Before you finish, make sure every line below has been written out exactly.

*** SOURCE MATERIAL Section Begins ***

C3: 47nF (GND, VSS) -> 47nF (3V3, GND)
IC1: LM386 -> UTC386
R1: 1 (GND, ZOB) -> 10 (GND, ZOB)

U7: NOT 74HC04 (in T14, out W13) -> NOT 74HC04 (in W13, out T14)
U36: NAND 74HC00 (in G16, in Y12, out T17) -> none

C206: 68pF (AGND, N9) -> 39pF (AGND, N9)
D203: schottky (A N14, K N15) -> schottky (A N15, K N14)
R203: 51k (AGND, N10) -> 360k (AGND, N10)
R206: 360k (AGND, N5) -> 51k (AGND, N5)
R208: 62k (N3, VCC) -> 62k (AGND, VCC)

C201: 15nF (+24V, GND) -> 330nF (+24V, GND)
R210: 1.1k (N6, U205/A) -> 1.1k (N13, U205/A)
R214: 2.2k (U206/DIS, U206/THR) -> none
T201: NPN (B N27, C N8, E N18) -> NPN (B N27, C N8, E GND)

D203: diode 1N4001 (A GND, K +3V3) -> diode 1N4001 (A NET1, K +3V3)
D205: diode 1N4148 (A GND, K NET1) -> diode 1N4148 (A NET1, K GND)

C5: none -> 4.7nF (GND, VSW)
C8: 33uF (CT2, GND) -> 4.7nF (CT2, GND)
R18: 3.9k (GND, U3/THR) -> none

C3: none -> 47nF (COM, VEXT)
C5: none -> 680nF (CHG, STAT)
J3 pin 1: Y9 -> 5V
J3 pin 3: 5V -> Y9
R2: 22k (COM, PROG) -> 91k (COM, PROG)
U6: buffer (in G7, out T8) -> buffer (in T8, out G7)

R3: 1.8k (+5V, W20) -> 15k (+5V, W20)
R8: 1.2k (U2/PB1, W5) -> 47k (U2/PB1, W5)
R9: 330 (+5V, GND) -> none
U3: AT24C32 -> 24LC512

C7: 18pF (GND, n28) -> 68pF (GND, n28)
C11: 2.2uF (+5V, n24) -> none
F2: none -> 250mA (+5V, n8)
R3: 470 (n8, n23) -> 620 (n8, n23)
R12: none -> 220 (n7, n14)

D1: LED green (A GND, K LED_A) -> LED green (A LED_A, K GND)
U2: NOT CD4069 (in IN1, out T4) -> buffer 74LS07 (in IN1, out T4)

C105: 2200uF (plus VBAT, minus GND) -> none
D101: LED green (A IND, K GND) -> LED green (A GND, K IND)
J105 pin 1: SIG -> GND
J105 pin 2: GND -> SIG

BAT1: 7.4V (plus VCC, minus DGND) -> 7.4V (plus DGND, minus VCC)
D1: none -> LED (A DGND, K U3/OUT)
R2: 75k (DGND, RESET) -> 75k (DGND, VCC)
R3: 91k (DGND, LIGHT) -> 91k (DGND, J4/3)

*** SOURCE MATERIAL Section Ends ***

ANSWER TO THE PROBLEM ->
C3: 47nF (GND, VSS) -> 47nF (3V3, GND)
IC1: LM386 -> UTC386
R1: 1 (GND, ZOB) -> 10 (GND, ZOB)

U7: NOT 74HC04 (in T14, out W13) -> NOT 74HC04 (in W13, out T14)
U36: NAND 74HC00 (in G16, in Y12, out T17) -> none

C206: 68pF (AGND, N9) -> 39pF (AGND, N9)
D203: schottky (A N14, K N15) -> schottky (A N15, K N14)
R203: 51k (AGND, N10) -> 360k (AGND, N10)
R206: 360k (AGND, N5) -> 51k (AGND, N5)
R208: 62k (N3, VCC) -> 62k (AGND, VCC)

C201: 15nF (+24V, GND) -> 330nF (+24V, GND)
R210: 1.1k (N6, U205/A) -> 1.1k (N13, U205/A)
R214: 2.2k (U206/DIS, U206/THR) -> none
T201: NPN (B N27, C N8, E N18) -> NPN (B N27, C N8, E GND)

D203: diode 1N4001 (A GND, K +3V3) -> diode 1N4001 (A NET1, K +3V3)
D205: diode 1N4148 (A GND, K NET1) -> diode 1N4148 (A NET1, K GND)

C5: none -> 4.7nF (GND, VSW)
C8: 33uF (CT2, GND) -> 4.7nF (CT2, GND)
R18: 3.9k (GND, U3/THR) -> none

C3: none -> 47nF (COM, VEXT)
C5: none -> 680nF (CHG, STAT)
J3 pin 1: Y9 -> 5V
J3 pin 3: 5V -> Y9
R2: 22k (COM, PROG) -> 91k (COM, PROG)
U6: buffer (in G7, out T8) -> buffer (in T8, out G7)

R3: 1.8k (+5V, W20) -> 15k (+5V, W20)
R8: 1.2k (U2/PB1, W5) -> 47k (U2/PB1, W5)
R9: 330 (+5V, GND) -> none
U3: AT24C32 -> 24LC512

C7: 18pF (GND, n28) -> 68pF (GND, n28)
C11: 2.2uF (+5V, n24) -> none
F2: none -> 250mA (+5V, n8)
R3: 470 (n8, n23) -> 620 (n8, n23)
R12: none -> 220 (n7, n14)

D1: LED green (A GND, K LED_A) -> LED green (A LED_A, K GND)
U2: NOT CD4069 (in IN1, out T4) -> buffer 74LS07 (in IN1, out T4)

C105: 2200uF (plus VBAT, minus GND) -> none
D101: LED green (A IND, K GND) -> LED green (A GND, K IND)
J105 pin 1: SIG -> GND
J105 pin 2: GND -> SIG

BAT1: 7.4V (plus VCC, minus DGND) -> 7.4V (plus DGND, minus VCC)
D1: none -> LED (A DGND, K U3/OUT)
R2: 75k (DGND, RESET) -> 75k (DGND, VCC)
R3: 91k (DGND, LIGHT) -> 91k (DGND, J4/3)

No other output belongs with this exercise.